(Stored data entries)
§

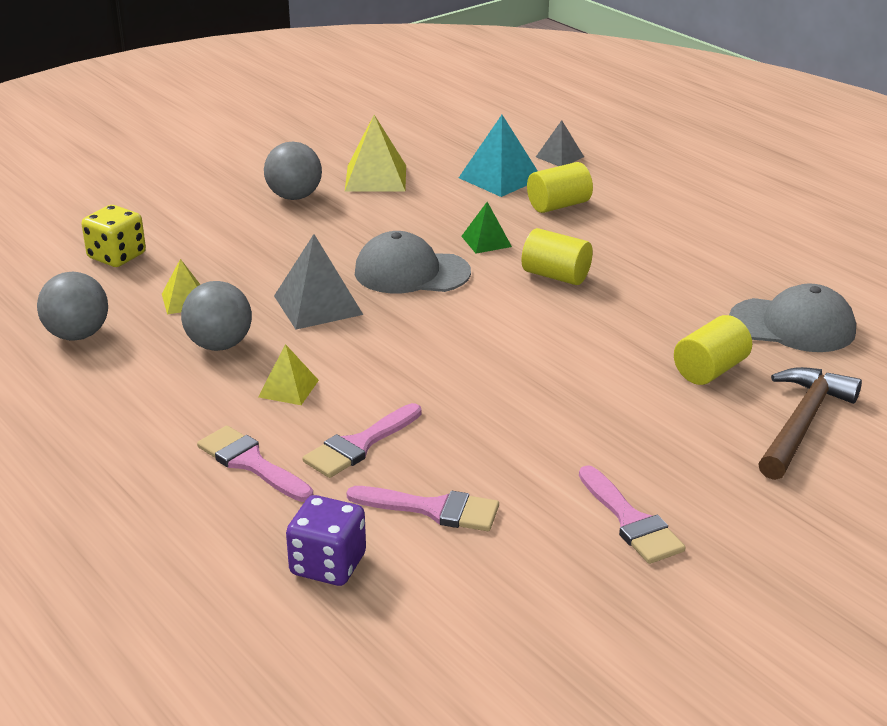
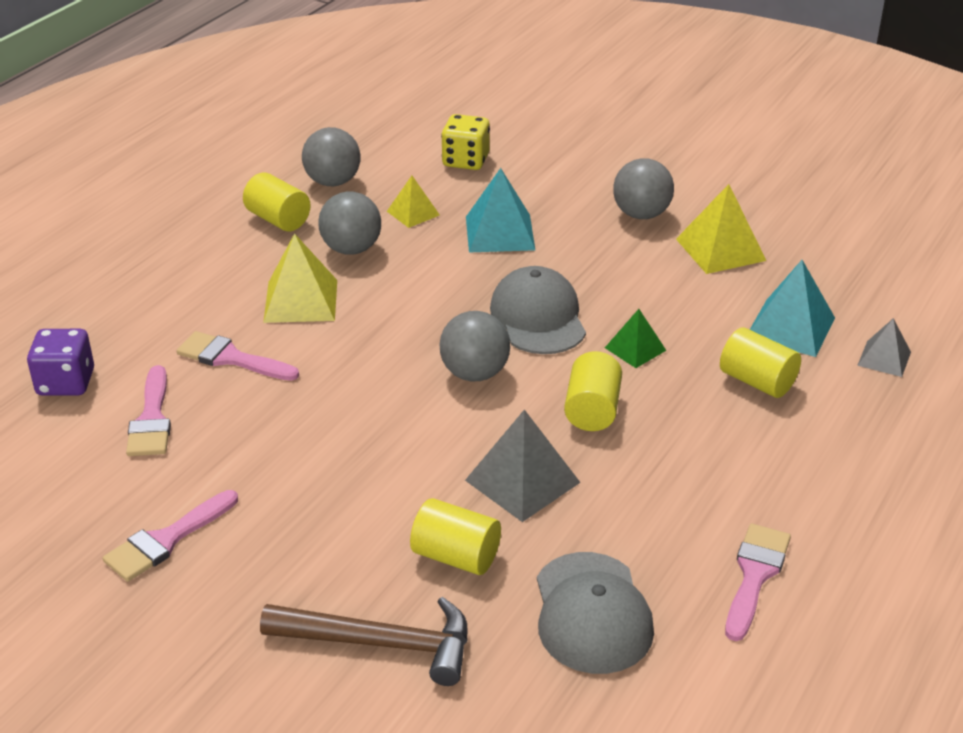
camera: 70 degrees right, 5 degrees up
(120, 379) = (278, 219): none -> yellow cylinder
(251, 463) = (187, 311): pink brush -> pink brush (755, 575)
(263, 264) = (499, 233): none -> turquoise pyramid
(288, 388) = (301, 301): yellow pyramid -> yellow pyramid, size x1.67
(318, 305) = (445, 280): grey pyramid -> grey pyramid (522, 481)
(473, 317) = (474, 373): none -> grey ball

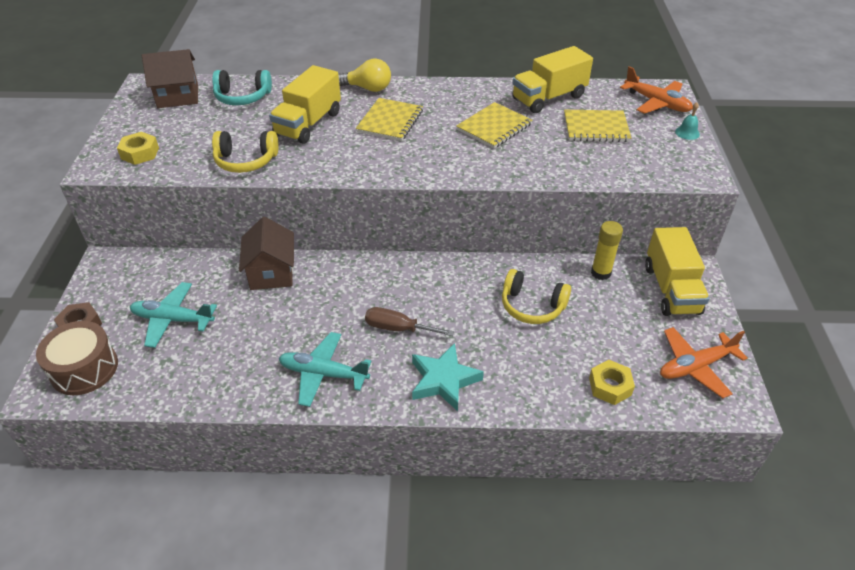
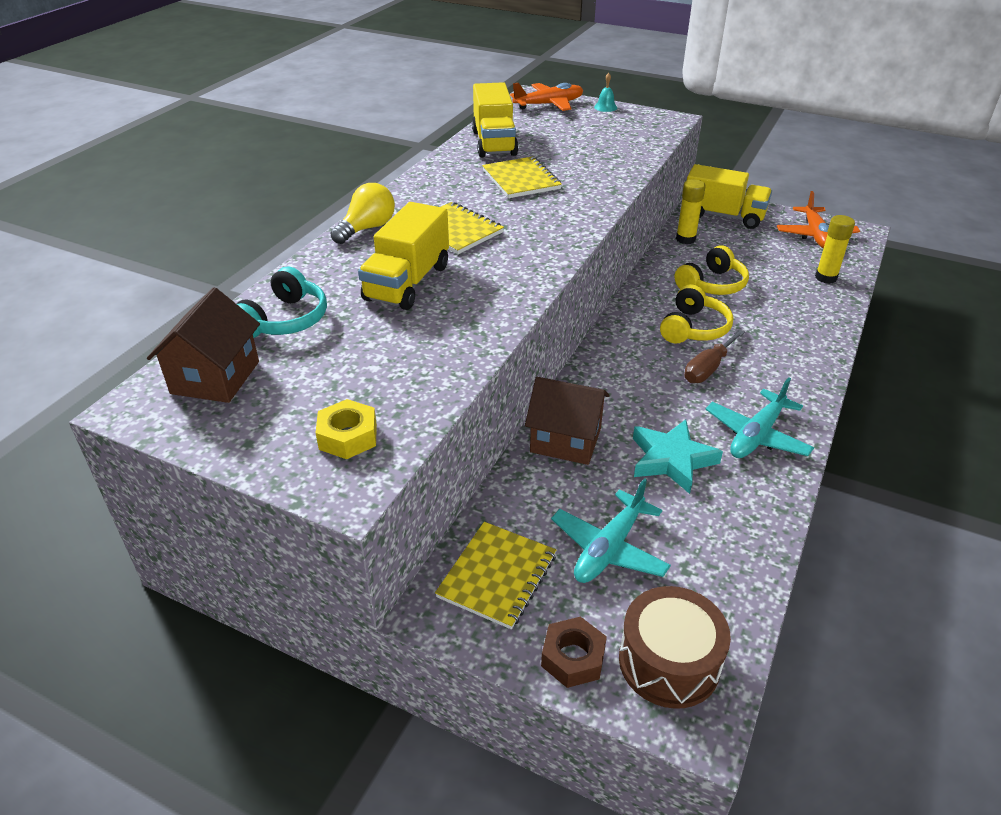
camera: 65 degrees left, 5 degrees down
(246, 161) = (452, 343): yellow headphones -> yellow headphones (693, 328)
(308, 124) = (407, 282): yellow truck -> yellow truck turned 60 degrees clockwise
(443, 380) = (791, 359): turquoise star -> turquoise star (671, 460)
(596, 128) = (565, 137): yellow notebook -> yellow notebook (497, 576)
(610, 386) = (826, 278): yellow nut -> yellow glue stick

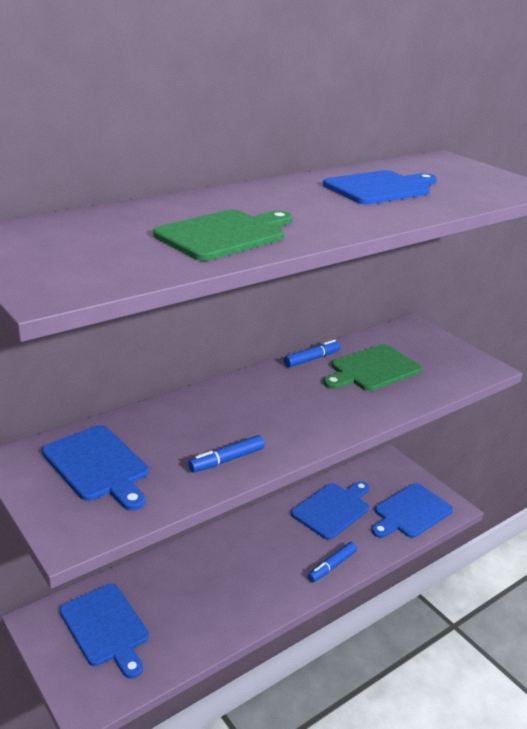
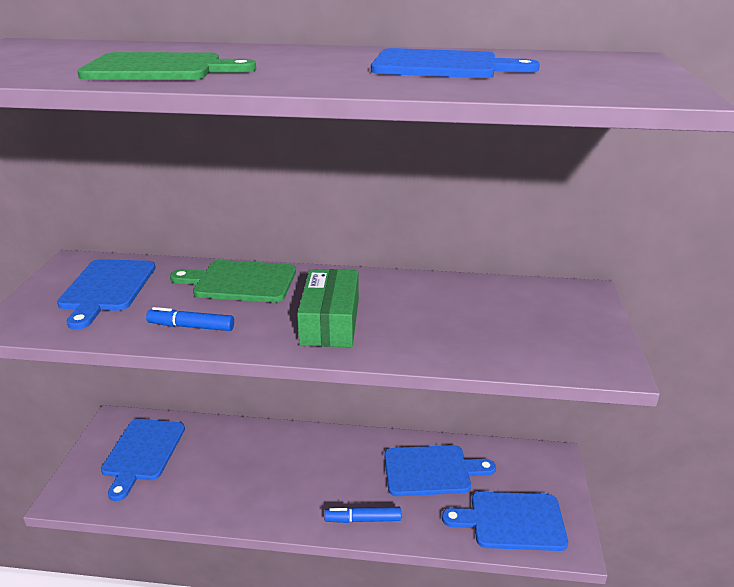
camera: 45 degrees right, 0 degrees up
(311, 410) = (330, 322): none -> green box
(312, 359) = (413, 281): blue marker -> none
(372, 369) = (459, 313): green cutting board -> green cutting board (240, 282)

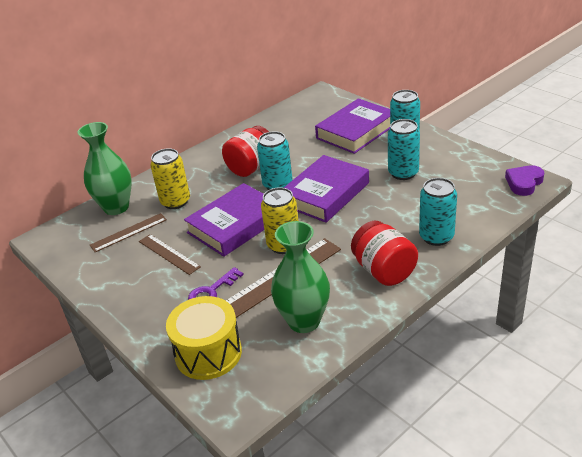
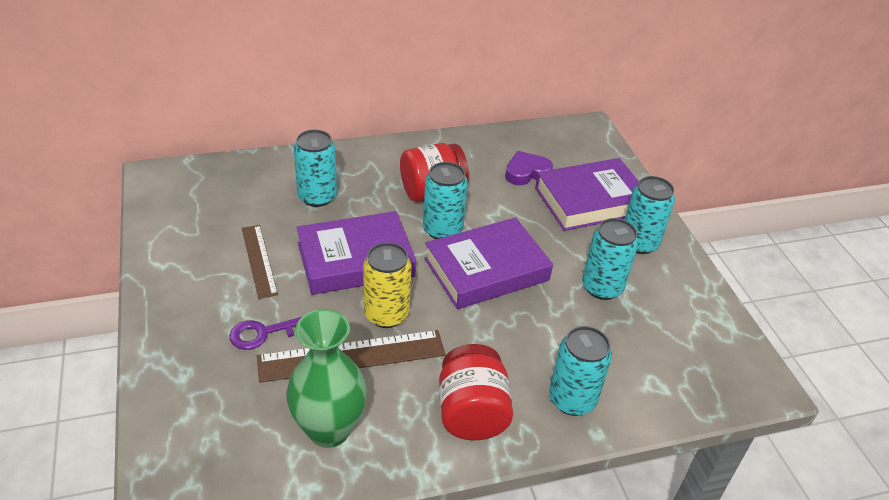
camera: 20 degrees right, 5 degrees up
(116, 207) = (253, 173): green vase -> none
(128, 232) = (241, 211): brown ruler -> none
(175, 202) = (317, 197): yellow can -> turquoise can
(208, 353) = (199, 411): yellow drum -> none
(524, 183) = (747, 381): purple heart -> purple heart (526, 172)

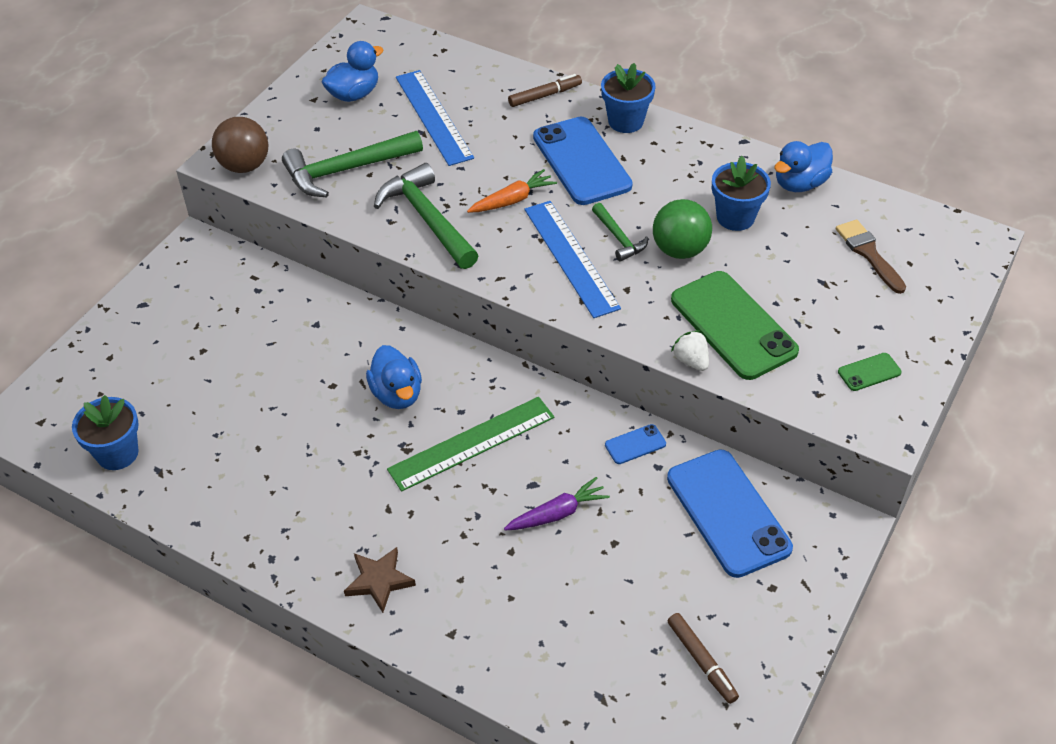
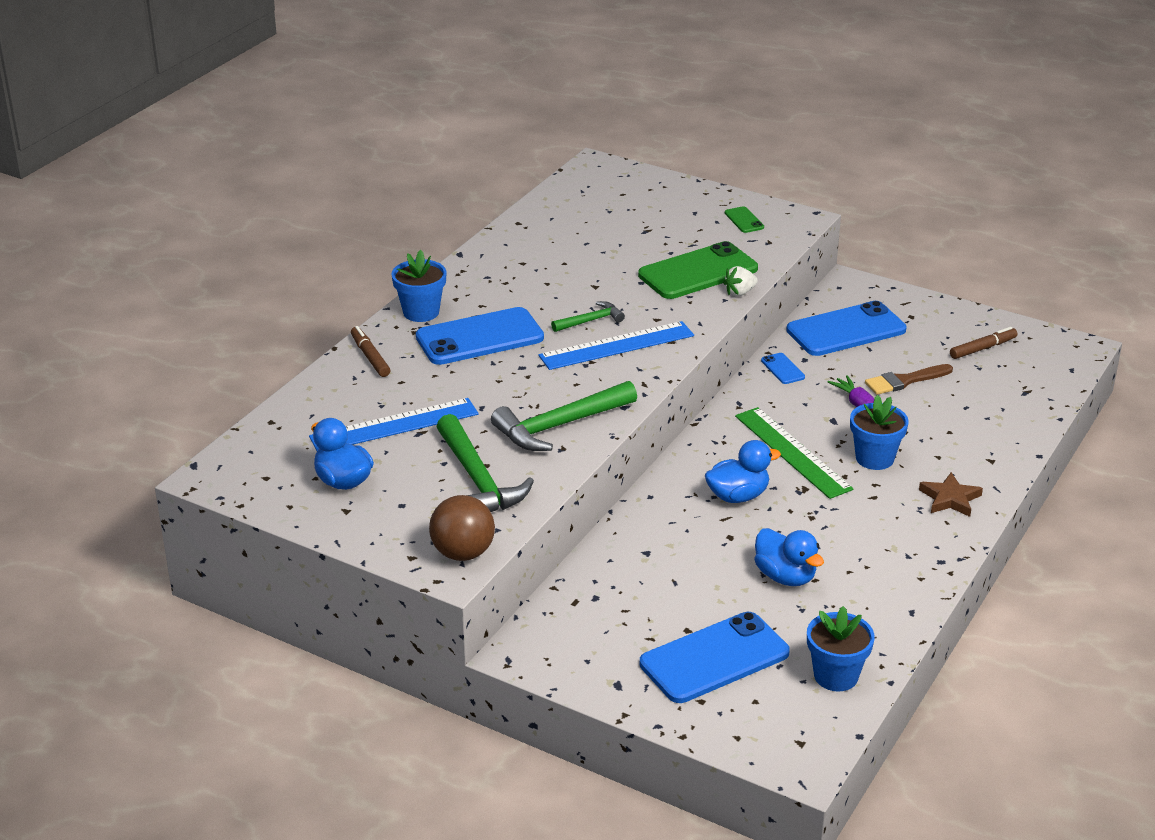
camera: 90 degrees left, 15 degrees down
(160, 367) = (714, 658): none -> blue phone
(512, 200) = (534, 376): orange carrot -> none
(679, 250) = (607, 292): green ball -> none
(735, 217) = (565, 263): blue flower pot -> blue flower pot (874, 458)
(799, 184) = (522, 232): blue duck -> blue duck (785, 576)
(868, 253) = (612, 209): brown brush -> brown brush (905, 381)

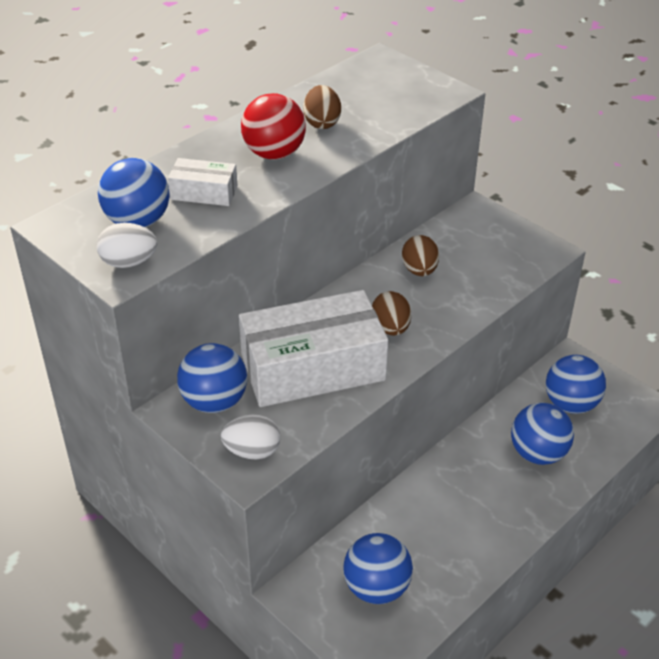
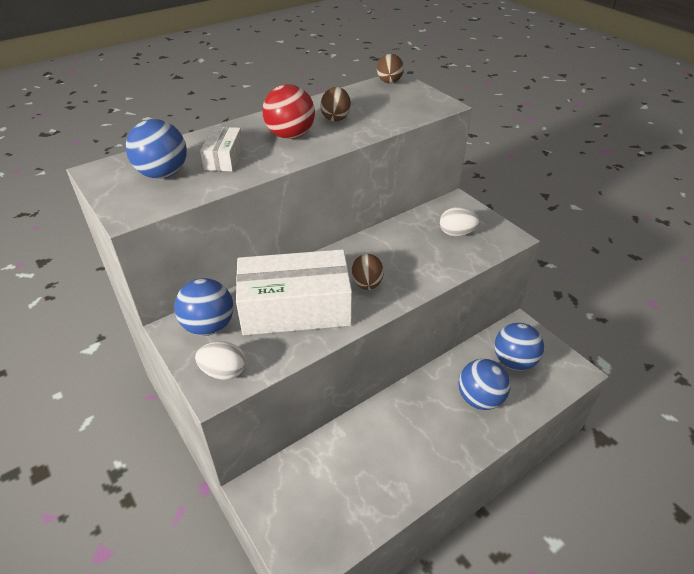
camera: 10 degrees right, 0 degrees up
(129, 262) = (140, 203): white egg -> white egg (456, 233)
(204, 192) = (224, 158): white box -> white box turned 75 degrees clockwise
(376, 587) = (322, 497): blue ball -> none
(419, 270) = (402, 242): brown egg -> brown egg (389, 82)

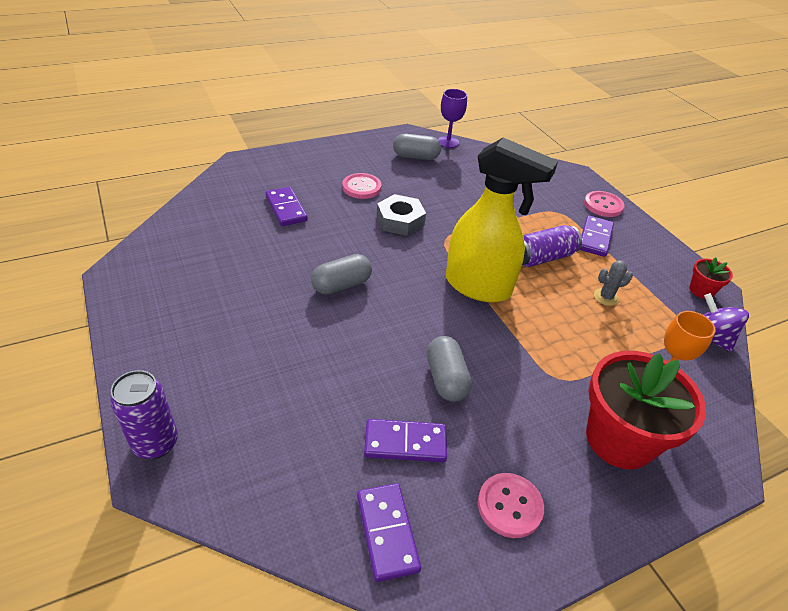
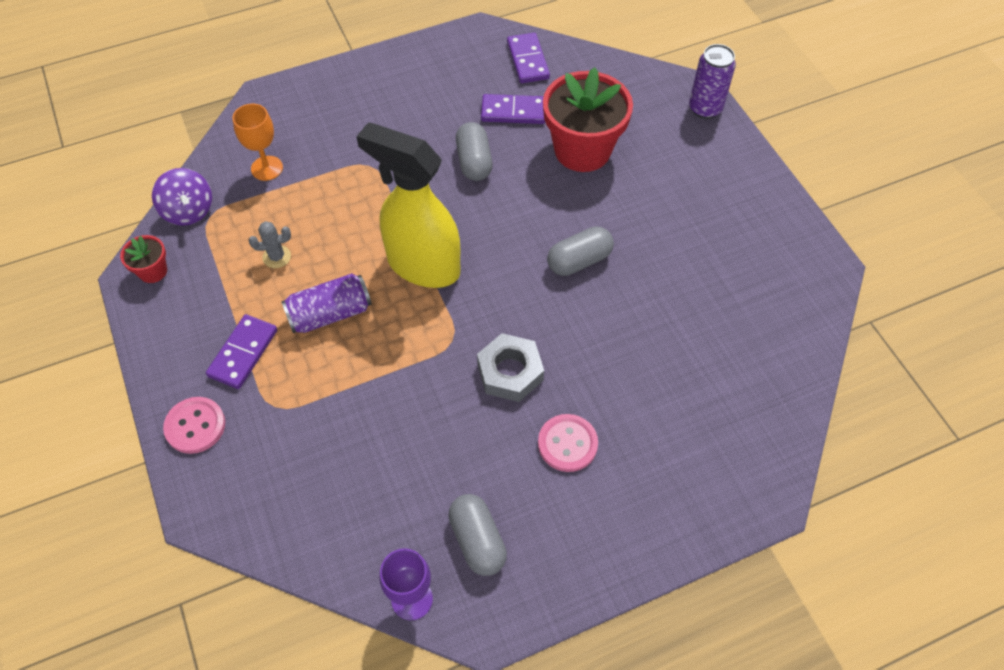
camera: 175 degrees left, 15 degrees up
(286, 208) = (669, 387): purple domino -> none
(416, 157) = (477, 540): grey capsule -> grey capsule turned 60 degrees clockwise
(509, 506) = (440, 74): pink button -> none
(619, 439) = (336, 117): red flower pot -> red flower pot (582, 150)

§

Leave out the pictures, and write out all the remaining data above exactly.

camera: 70 degrees right, 5 degrees up
(120, 379) = (278, 219): none -> yellow cylinder
(251, 463) = (187, 311): pink brush -> pink brush (755, 575)
(263, 264) = (499, 233): none -> turquoise pyramid
(288, 388) = (301, 301): yellow pyramid -> yellow pyramid, size x1.67
(318, 305) = (445, 280): grey pyramid -> grey pyramid (522, 481)
(473, 317) = (474, 373): none -> grey ball

camera: 65 degrees left, 5 degrees down
(246, 161) = (452, 343): yellow headphones -> yellow headphones (693, 328)
(308, 124) = (407, 282): yellow truck -> yellow truck turned 60 degrees clockwise
(443, 380) = (791, 359): turquoise star -> turquoise star (671, 460)
(596, 128) = (565, 137): yellow notebook -> yellow notebook (497, 576)
(610, 386) = (826, 278): yellow nut -> yellow glue stick

camera: 45 degrees right, 0 degrees up
(311, 410) = (330, 322): none -> green box
(312, 359) = (413, 281): blue marker -> none
(372, 369) = (459, 313): green cutting board -> green cutting board (240, 282)

camera: 20 degrees right, 5 degrees up
(116, 207) = (253, 173): green vase -> none
(128, 232) = (241, 211): brown ruler -> none
(175, 202) = (317, 197): yellow can -> turquoise can
(208, 353) = (199, 411): yellow drum -> none
(524, 183) = (747, 381): purple heart -> purple heart (526, 172)

camera: 90 degrees left, 15 degrees down
(160, 367) = (714, 658): none -> blue phone
(512, 200) = (534, 376): orange carrot -> none
(679, 250) = (607, 292): green ball -> none
(735, 217) = (565, 263): blue flower pot -> blue flower pot (874, 458)
(799, 184) = (522, 232): blue duck -> blue duck (785, 576)
(868, 253) = (612, 209): brown brush -> brown brush (905, 381)

camera: 10 degrees right, 0 degrees up
(129, 262) = (140, 203): white egg -> white egg (456, 233)
(204, 192) = (224, 158): white box -> white box turned 75 degrees clockwise
(376, 587) = (322, 497): blue ball -> none
(419, 270) = (402, 242): brown egg -> brown egg (389, 82)

camera: 175 degrees left, 15 degrees up
(286, 208) = (669, 387): purple domino -> none
(416, 157) = (477, 540): grey capsule -> grey capsule turned 60 degrees clockwise
(509, 506) = (440, 74): pink button -> none
(619, 439) = (336, 117): red flower pot -> red flower pot (582, 150)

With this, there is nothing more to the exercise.